Images appear in the records below; leave them out and repeat everything else exactly.

- Exercise materials -
____
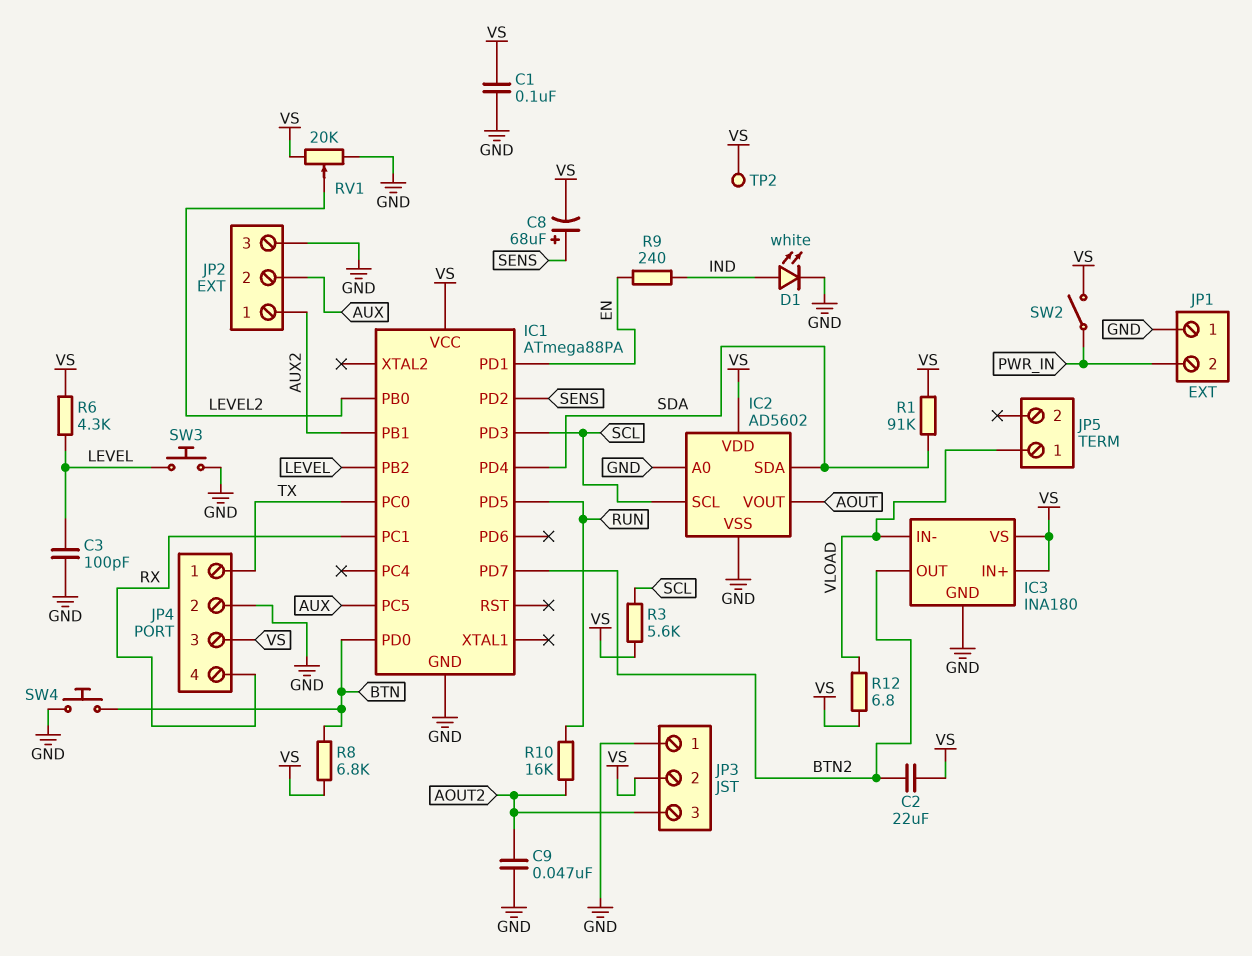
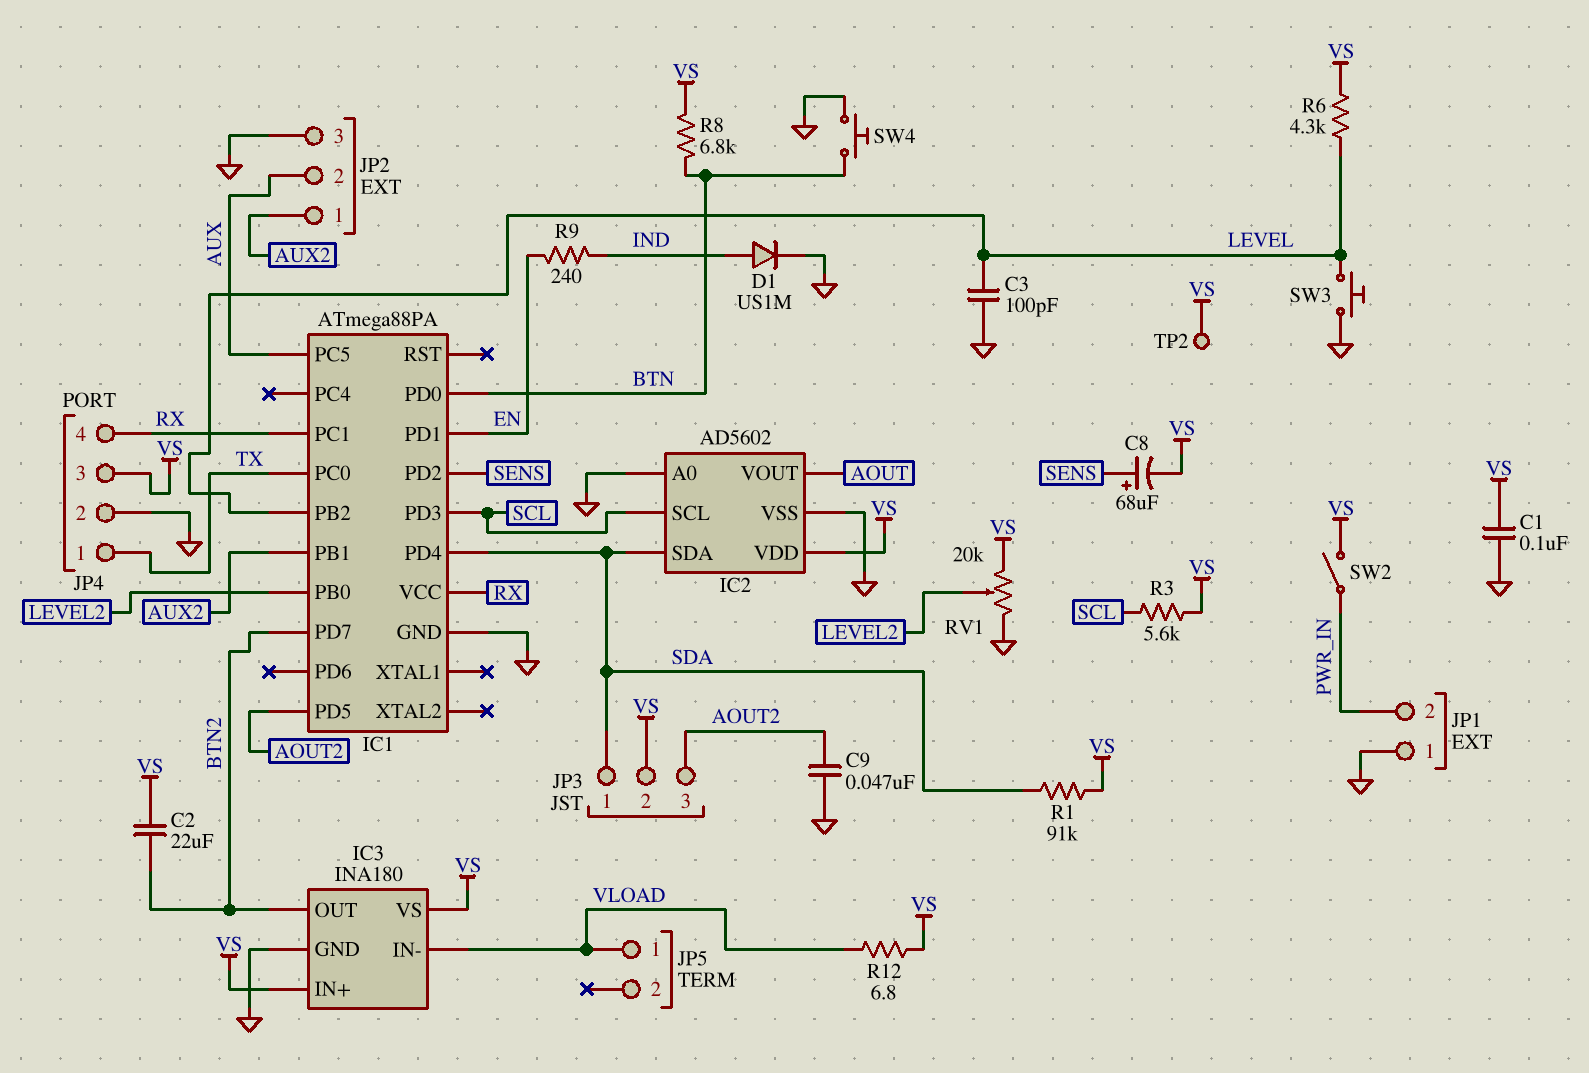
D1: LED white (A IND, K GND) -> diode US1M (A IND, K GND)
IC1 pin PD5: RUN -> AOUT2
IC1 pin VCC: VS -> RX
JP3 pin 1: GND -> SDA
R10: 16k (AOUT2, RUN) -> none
____
- Task output -
D1: LED white (A IND, K GND) -> diode US1M (A IND, K GND)
IC1 pin PD5: RUN -> AOUT2
IC1 pin VCC: VS -> RX
JP3 pin 1: GND -> SDA
R10: 16k (AOUT2, RUN) -> none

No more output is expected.